(What you should do): Retype every record below exactly as it appears.

━━━ Material supplied

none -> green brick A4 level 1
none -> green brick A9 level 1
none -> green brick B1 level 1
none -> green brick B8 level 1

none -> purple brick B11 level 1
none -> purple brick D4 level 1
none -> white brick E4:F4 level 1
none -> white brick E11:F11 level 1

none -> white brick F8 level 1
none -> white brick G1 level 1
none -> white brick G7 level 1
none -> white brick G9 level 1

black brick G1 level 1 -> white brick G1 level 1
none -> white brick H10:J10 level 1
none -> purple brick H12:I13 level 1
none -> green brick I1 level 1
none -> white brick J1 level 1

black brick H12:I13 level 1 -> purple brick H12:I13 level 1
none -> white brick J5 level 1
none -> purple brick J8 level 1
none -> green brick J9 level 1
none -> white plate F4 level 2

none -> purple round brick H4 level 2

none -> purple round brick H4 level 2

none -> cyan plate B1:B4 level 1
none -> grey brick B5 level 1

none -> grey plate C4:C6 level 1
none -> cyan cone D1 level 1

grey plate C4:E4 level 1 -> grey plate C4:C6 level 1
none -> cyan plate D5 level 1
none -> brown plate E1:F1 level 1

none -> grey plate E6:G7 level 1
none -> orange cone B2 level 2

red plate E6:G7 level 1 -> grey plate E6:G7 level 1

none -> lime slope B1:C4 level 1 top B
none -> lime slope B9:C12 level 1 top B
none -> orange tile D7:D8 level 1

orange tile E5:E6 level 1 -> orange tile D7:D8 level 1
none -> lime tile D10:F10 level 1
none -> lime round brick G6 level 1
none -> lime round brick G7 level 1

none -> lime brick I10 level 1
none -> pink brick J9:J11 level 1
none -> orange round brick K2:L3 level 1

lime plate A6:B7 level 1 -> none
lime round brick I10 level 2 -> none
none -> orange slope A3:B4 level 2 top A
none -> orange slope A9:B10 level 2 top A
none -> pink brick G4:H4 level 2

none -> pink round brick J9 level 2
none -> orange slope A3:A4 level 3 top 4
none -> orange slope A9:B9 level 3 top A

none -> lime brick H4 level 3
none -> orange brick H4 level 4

━━━━━━

(Output):
none -> green brick A4 level 1
none -> green brick A9 level 1
none -> green brick B1 level 1
none -> green brick B8 level 1

none -> purple brick B11 level 1
none -> purple brick D4 level 1
none -> white brick E4:F4 level 1
none -> white brick E11:F11 level 1

none -> white brick F8 level 1
none -> white brick G1 level 1
none -> white brick G7 level 1
none -> white brick G9 level 1

black brick G1 level 1 -> white brick G1 level 1
none -> white brick H10:J10 level 1
none -> purple brick H12:I13 level 1
none -> green brick I1 level 1
none -> white brick J1 level 1

black brick H12:I13 level 1 -> purple brick H12:I13 level 1
none -> white brick J5 level 1
none -> purple brick J8 level 1
none -> green brick J9 level 1
none -> white plate F4 level 2

none -> purple round brick H4 level 2

none -> purple round brick H4 level 2

none -> cyan plate B1:B4 level 1
none -> grey brick B5 level 1

none -> grey plate C4:C6 level 1
none -> cyan cone D1 level 1

grey plate C4:E4 level 1 -> grey plate C4:C6 level 1
none -> cyan plate D5 level 1
none -> brown plate E1:F1 level 1

none -> grey plate E6:G7 level 1
none -> orange cone B2 level 2

red plate E6:G7 level 1 -> grey plate E6:G7 level 1

none -> lime slope B1:C4 level 1 top B
none -> lime slope B9:C12 level 1 top B
none -> orange tile D7:D8 level 1

orange tile E5:E6 level 1 -> orange tile D7:D8 level 1
none -> lime tile D10:F10 level 1
none -> lime round brick G6 level 1
none -> lime round brick G7 level 1

none -> lime brick I10 level 1
none -> pink brick J9:J11 level 1
none -> orange round brick K2:L3 level 1

lime plate A6:B7 level 1 -> none
lime round brick I10 level 2 -> none
none -> orange slope A3:B4 level 2 top A
none -> orange slope A9:B10 level 2 top A
none -> pink brick G4:H4 level 2

none -> pink round brick J9 level 2
none -> orange slope A3:A4 level 3 top 4
none -> orange slope A9:B9 level 3 top A

none -> lime brick H4 level 3
none -> orange brick H4 level 4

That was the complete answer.